--- START ---
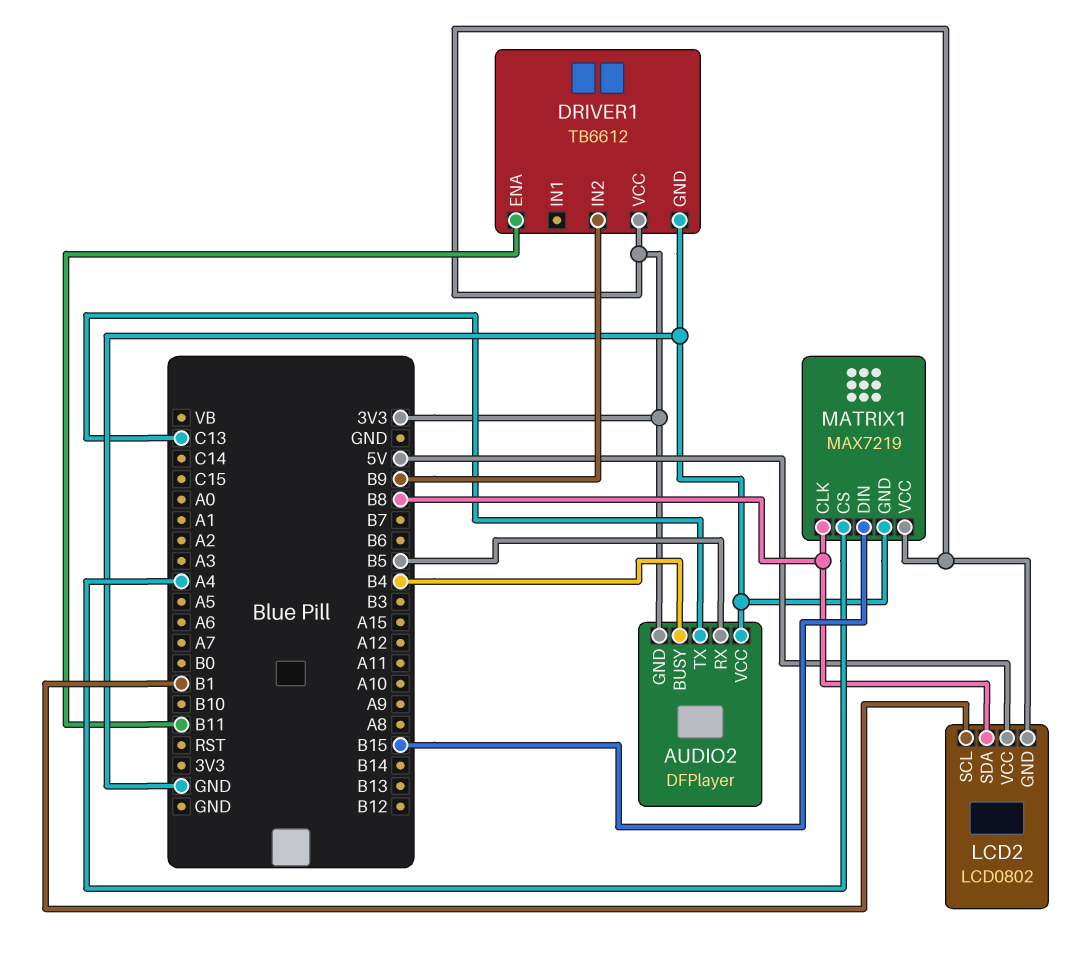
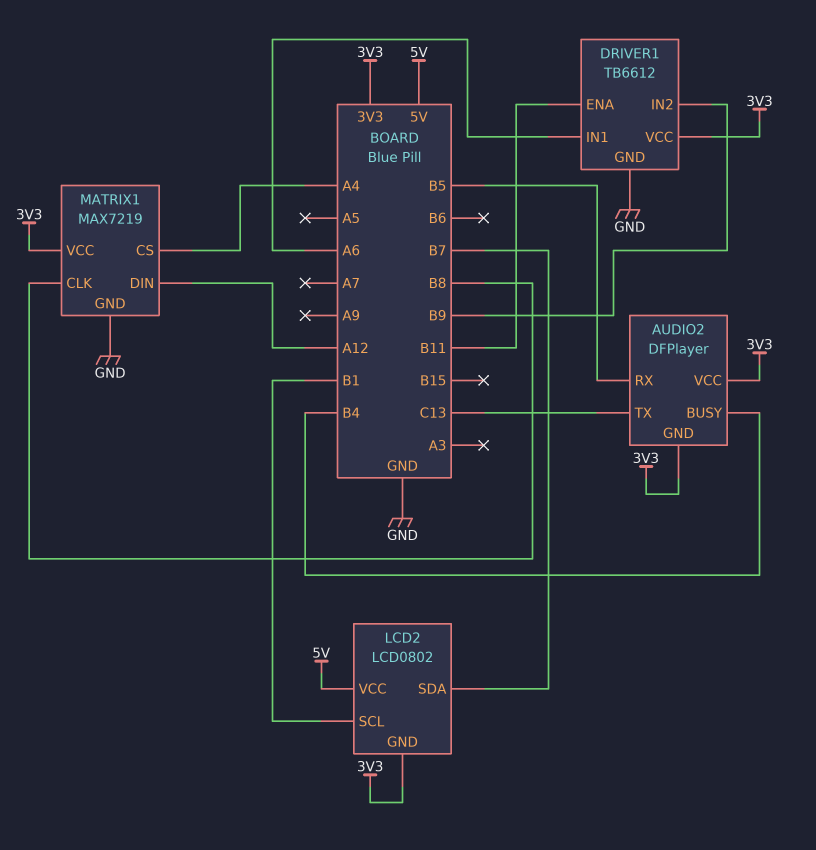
AUDIO2 pin VCC: GND -> 3V3
DRIVER1 pin IN1: none -> A6
LCD2 pin SDA: B8 -> B7
MATRIX1 pin DIN: B15 -> A12

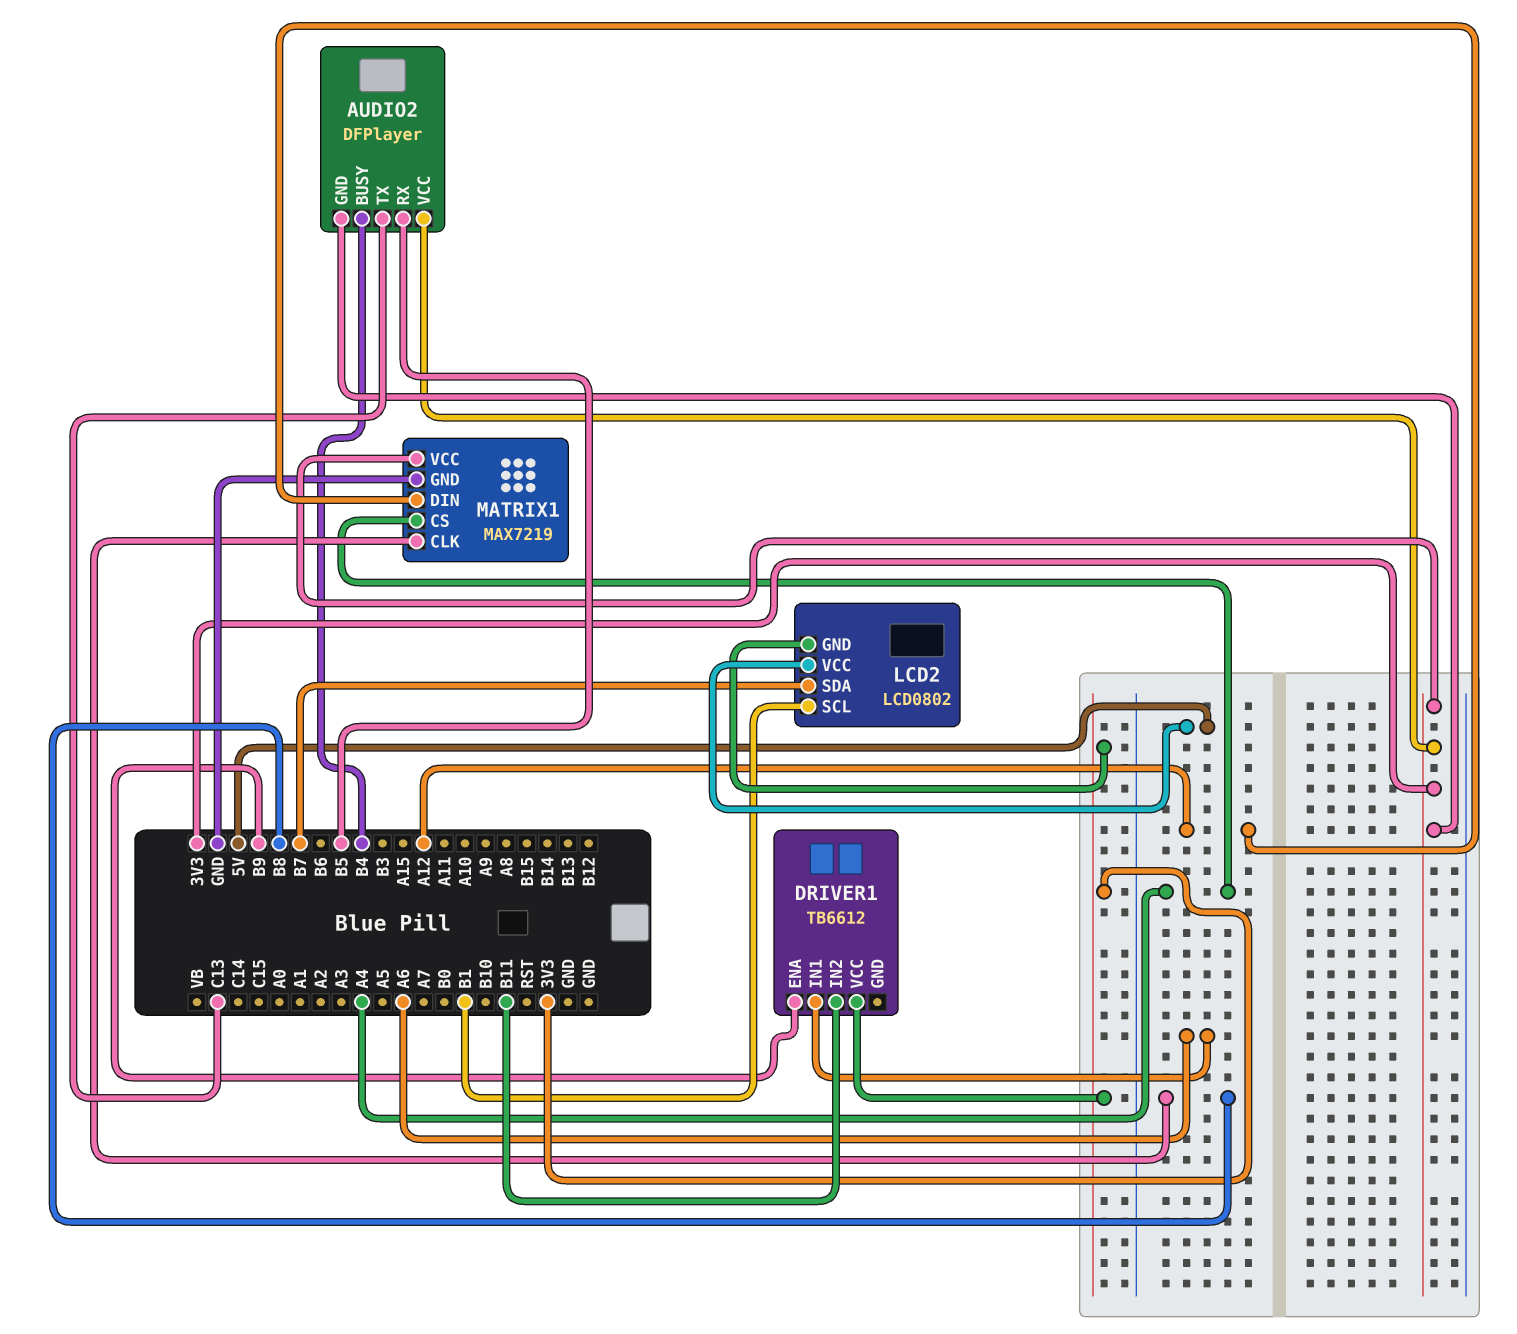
DRIVER1 pin ENA: B11 -> B9
DRIVER1 pin GND: GND -> none
DRIVER1 pin IN2: B9 -> B11

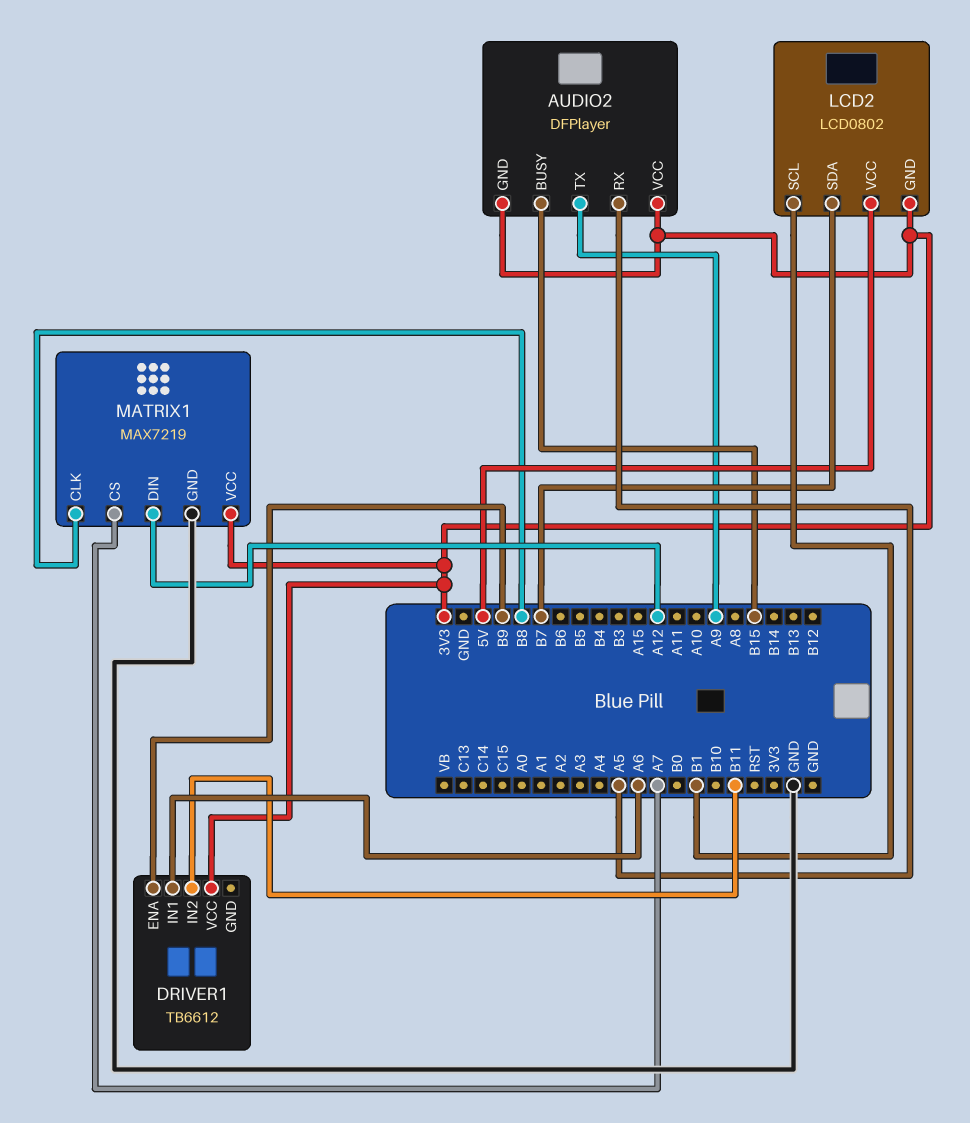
AUDIO2 pin BUSY: B4 -> B15
AUDIO2 pin RX: B5 -> A5
AUDIO2 pin TX: C13 -> A9
MATRIX1 pin CS: A4 -> A7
--- END ---
■ Work item ■
Images in the records should not be copied. Repeat all the rest exactly.

■ Response below ■
AUDIO2 pin VCC: GND -> 3V3
DRIVER1 pin IN1: none -> A6
LCD2 pin SDA: B8 -> B7
MATRIX1 pin DIN: B15 -> A12

DRIVER1 pin ENA: B11 -> B9
DRIVER1 pin GND: GND -> none
DRIVER1 pin IN2: B9 -> B11

AUDIO2 pin BUSY: B4 -> B15
AUDIO2 pin RX: B5 -> A5
AUDIO2 pin TX: C13 -> A9
MATRIX1 pin CS: A4 -> A7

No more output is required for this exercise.